■ Assignment
Scan the records below for the line with "orange plate C4" and the line with "white slope E8:G8". Repeat those two lines and every line between them exactly, and nothing else.

■ Records for the task

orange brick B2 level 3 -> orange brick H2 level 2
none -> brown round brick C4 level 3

...

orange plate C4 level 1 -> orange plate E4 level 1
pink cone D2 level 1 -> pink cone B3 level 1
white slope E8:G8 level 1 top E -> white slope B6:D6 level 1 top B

■ Output
orange plate C4 level 1 -> orange plate E4 level 1
pink cone D2 level 1 -> pink cone B3 level 1
white slope E8:G8 level 1 top E -> white slope B6:D6 level 1 top B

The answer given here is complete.